----- DATA RECORDS

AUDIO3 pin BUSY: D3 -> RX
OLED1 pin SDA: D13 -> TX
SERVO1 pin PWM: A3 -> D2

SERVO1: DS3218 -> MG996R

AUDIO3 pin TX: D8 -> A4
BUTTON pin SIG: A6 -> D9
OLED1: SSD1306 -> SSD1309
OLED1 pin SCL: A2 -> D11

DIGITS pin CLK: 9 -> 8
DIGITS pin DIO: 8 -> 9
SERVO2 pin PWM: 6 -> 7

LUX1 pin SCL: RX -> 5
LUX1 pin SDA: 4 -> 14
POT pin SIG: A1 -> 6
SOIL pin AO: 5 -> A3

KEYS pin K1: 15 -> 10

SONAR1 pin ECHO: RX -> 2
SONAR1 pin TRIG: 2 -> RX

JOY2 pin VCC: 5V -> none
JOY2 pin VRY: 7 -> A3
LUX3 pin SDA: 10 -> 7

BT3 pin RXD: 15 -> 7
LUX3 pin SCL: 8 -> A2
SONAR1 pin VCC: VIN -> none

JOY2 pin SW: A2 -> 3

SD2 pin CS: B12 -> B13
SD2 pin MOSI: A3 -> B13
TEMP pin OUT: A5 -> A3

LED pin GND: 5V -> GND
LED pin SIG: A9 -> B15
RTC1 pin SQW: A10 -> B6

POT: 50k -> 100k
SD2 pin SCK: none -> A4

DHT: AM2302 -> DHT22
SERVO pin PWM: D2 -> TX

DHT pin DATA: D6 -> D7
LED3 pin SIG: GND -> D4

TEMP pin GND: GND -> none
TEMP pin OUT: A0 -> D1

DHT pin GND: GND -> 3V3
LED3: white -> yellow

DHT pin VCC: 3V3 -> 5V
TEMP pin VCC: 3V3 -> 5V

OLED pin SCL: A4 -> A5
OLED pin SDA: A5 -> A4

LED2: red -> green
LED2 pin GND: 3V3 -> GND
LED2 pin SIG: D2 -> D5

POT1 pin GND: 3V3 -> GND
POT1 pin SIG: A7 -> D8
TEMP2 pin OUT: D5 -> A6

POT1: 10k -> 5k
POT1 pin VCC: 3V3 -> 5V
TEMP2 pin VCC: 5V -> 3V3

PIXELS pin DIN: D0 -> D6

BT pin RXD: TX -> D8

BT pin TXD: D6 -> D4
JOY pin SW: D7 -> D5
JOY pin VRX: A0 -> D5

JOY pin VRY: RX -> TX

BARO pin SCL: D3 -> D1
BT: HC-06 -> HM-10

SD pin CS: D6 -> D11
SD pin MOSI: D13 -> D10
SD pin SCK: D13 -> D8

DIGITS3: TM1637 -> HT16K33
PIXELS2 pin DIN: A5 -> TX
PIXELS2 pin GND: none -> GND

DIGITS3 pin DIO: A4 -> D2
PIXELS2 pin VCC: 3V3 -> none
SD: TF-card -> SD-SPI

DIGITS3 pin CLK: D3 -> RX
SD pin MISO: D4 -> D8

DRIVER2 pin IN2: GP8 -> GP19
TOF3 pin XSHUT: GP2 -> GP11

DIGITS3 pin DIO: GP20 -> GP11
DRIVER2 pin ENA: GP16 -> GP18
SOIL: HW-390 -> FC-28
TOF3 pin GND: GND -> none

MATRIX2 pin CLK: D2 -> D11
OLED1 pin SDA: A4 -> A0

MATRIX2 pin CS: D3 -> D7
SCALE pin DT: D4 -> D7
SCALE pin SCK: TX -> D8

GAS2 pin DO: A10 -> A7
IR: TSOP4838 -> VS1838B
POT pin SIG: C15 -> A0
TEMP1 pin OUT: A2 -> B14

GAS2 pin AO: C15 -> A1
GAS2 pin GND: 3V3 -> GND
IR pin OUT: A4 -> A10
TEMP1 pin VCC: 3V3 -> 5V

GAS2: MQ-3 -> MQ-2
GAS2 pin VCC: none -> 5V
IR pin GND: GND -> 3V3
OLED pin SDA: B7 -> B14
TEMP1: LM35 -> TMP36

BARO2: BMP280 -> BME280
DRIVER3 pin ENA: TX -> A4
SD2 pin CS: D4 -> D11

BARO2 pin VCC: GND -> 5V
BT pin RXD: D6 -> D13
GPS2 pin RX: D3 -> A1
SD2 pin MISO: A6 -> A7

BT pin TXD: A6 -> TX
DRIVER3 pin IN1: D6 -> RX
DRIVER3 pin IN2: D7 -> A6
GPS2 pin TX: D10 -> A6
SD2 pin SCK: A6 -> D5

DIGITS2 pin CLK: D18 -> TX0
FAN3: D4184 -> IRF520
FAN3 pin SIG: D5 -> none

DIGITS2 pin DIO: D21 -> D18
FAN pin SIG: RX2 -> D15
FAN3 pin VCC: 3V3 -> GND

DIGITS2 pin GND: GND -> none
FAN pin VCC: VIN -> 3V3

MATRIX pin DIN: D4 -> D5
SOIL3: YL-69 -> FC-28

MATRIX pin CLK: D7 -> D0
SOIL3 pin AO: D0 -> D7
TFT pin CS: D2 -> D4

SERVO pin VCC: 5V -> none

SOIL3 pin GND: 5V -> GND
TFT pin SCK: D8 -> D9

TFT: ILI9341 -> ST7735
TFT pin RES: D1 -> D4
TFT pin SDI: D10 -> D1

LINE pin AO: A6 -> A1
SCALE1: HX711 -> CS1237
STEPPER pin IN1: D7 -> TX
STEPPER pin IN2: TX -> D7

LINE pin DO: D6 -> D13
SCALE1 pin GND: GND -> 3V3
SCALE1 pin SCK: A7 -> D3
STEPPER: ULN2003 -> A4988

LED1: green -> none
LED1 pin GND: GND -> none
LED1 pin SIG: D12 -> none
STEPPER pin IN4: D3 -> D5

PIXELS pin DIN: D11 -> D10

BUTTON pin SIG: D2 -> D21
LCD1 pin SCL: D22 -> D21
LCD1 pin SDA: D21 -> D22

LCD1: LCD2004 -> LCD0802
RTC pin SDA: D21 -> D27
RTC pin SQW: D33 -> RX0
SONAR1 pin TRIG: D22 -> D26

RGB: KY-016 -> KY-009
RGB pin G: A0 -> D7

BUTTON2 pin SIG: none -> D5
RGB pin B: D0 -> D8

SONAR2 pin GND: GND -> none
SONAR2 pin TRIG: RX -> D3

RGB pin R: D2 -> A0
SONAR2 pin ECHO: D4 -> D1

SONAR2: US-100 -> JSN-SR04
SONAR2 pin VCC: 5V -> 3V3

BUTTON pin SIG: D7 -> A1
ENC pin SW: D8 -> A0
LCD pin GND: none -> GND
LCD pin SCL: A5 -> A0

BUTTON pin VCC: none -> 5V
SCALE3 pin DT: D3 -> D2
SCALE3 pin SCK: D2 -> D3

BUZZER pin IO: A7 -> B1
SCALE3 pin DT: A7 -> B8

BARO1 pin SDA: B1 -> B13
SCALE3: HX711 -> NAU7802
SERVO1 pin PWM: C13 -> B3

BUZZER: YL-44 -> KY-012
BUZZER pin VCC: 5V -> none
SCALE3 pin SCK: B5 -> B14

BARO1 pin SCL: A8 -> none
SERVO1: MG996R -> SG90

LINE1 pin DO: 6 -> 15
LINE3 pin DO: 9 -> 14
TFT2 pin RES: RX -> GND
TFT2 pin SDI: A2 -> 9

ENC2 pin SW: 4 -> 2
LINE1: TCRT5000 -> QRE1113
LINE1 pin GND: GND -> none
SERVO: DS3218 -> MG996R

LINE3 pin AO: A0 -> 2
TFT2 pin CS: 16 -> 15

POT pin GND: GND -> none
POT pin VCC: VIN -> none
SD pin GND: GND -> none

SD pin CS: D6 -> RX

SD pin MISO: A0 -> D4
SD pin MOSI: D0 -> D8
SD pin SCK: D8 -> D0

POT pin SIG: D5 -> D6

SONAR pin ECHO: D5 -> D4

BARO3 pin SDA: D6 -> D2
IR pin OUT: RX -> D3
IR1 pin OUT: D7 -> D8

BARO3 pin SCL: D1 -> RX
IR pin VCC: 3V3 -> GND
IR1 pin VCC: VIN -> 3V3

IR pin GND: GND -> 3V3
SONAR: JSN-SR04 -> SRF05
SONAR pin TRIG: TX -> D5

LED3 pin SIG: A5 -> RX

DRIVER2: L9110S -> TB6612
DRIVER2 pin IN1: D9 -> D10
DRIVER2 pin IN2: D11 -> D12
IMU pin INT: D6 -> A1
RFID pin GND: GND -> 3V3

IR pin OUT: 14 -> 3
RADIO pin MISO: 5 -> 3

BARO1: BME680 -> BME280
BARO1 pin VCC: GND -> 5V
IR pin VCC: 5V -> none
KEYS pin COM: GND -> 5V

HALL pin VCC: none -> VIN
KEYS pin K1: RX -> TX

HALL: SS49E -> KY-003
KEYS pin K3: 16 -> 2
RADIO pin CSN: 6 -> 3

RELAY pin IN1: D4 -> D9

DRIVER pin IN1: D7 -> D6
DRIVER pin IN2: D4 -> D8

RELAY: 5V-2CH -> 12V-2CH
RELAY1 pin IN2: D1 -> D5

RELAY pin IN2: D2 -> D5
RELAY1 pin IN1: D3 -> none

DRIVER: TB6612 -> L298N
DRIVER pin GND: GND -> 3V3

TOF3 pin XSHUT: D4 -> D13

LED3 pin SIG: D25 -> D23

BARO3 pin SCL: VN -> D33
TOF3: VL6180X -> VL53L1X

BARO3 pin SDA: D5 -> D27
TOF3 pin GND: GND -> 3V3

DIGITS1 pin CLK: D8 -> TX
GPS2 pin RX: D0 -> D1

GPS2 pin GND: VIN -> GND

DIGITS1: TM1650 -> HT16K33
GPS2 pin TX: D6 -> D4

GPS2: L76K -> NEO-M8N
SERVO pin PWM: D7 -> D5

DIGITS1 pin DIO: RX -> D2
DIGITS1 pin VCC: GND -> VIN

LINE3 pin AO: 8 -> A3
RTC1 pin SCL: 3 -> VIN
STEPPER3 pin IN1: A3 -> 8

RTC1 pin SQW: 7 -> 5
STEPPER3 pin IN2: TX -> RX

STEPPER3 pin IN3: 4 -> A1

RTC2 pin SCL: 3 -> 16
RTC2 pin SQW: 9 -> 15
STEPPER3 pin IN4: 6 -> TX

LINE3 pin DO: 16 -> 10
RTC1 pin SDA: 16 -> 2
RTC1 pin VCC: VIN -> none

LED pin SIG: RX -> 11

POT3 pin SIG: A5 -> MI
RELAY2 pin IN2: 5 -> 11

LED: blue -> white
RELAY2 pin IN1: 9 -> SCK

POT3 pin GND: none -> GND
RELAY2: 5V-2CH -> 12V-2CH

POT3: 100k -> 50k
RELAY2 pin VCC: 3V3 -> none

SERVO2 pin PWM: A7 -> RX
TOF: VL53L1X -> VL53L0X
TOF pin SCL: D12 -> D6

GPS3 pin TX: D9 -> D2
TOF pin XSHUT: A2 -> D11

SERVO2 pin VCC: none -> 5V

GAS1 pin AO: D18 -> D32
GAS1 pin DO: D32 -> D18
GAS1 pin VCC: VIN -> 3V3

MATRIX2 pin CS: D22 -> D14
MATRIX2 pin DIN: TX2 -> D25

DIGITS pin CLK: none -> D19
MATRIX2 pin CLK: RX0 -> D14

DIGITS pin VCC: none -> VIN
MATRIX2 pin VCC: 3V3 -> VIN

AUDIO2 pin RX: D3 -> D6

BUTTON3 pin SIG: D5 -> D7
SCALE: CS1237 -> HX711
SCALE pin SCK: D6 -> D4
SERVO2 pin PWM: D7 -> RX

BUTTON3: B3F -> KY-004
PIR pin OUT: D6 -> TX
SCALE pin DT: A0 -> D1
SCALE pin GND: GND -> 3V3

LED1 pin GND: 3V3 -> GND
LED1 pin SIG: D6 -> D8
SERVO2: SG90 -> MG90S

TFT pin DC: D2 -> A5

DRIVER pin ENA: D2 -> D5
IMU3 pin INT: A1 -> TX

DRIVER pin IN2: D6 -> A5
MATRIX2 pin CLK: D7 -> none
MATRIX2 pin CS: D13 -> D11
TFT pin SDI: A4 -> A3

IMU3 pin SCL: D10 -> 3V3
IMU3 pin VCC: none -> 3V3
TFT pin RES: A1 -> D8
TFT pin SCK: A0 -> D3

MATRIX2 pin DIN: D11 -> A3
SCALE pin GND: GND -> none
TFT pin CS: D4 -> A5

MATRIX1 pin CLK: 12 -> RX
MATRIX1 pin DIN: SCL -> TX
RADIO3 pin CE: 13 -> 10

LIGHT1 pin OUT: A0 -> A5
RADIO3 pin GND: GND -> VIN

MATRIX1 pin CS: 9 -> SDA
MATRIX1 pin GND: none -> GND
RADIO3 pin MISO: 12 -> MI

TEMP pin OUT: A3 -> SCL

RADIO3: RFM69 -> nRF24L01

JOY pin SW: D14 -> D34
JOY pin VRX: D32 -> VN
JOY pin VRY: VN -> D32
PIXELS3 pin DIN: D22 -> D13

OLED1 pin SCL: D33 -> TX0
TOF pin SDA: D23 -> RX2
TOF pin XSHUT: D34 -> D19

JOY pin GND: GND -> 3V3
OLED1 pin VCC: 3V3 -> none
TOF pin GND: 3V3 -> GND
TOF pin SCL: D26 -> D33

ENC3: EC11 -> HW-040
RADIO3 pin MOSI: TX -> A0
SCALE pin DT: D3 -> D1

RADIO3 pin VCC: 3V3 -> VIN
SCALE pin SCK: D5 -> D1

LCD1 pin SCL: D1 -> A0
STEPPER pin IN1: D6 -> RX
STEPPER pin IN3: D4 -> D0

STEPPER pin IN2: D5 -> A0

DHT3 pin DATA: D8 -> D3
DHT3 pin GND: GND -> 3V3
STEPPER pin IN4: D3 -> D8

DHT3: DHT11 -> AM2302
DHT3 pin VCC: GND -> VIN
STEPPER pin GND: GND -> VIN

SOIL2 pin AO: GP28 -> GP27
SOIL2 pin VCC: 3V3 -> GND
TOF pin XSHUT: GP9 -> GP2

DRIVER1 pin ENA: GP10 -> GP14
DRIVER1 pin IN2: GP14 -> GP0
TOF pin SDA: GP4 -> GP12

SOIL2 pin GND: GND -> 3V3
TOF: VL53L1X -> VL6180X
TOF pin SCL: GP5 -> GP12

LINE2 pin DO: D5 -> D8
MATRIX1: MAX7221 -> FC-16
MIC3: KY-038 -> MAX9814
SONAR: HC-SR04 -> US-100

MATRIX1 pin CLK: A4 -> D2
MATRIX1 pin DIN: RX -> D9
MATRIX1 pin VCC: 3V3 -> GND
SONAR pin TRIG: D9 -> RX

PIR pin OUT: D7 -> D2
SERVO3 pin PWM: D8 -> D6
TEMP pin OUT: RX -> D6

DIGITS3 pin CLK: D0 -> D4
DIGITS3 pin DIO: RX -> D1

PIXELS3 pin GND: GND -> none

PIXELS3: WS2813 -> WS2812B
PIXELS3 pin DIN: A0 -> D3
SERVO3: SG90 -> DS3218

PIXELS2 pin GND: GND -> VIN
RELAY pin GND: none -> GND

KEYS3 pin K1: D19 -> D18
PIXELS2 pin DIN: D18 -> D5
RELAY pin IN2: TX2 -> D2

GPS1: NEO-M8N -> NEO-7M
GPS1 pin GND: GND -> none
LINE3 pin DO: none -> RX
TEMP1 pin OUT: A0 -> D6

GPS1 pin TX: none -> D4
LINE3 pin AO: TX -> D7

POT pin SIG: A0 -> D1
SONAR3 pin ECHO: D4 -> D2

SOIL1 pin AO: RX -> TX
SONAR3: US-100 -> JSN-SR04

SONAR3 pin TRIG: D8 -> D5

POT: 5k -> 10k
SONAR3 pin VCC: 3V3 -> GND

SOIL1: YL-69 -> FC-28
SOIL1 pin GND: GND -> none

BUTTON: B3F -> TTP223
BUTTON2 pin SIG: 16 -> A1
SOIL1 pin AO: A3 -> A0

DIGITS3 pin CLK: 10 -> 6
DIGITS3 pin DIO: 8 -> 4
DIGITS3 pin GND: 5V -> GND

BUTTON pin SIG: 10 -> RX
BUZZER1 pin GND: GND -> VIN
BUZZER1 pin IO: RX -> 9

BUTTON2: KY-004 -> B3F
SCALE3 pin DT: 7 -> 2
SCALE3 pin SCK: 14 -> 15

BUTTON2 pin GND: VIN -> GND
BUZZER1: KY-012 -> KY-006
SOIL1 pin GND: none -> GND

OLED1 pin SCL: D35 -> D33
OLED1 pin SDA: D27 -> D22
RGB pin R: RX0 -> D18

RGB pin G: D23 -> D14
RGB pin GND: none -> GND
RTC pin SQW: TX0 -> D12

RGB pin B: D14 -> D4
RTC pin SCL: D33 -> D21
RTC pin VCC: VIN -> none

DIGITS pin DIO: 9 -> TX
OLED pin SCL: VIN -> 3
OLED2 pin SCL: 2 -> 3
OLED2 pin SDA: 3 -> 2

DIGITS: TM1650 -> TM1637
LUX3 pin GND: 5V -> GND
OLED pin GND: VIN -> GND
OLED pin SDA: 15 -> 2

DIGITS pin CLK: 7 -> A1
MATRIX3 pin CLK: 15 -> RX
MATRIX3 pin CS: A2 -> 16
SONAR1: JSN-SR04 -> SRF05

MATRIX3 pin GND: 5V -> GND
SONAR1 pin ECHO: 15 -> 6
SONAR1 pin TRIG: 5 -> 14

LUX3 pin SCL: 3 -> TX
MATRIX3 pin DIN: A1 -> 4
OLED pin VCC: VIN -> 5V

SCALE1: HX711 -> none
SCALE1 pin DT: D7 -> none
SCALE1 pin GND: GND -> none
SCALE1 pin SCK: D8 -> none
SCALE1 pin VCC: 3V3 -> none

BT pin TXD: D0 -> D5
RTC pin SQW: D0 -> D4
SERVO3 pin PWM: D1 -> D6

----------

## WORK INSTRUCTIONS
In the listing above, each line with the word "TRIG" is to be copied out.

## PROBLEM SOLUTION
SONAR1 pin TRIG: 2 -> RX
SONAR1 pin TRIG: D22 -> D26
SONAR2 pin TRIG: RX -> D3
SONAR pin TRIG: TX -> D5
SONAR pin TRIG: D9 -> RX
SONAR3 pin TRIG: D8 -> D5
SONAR1 pin TRIG: 5 -> 14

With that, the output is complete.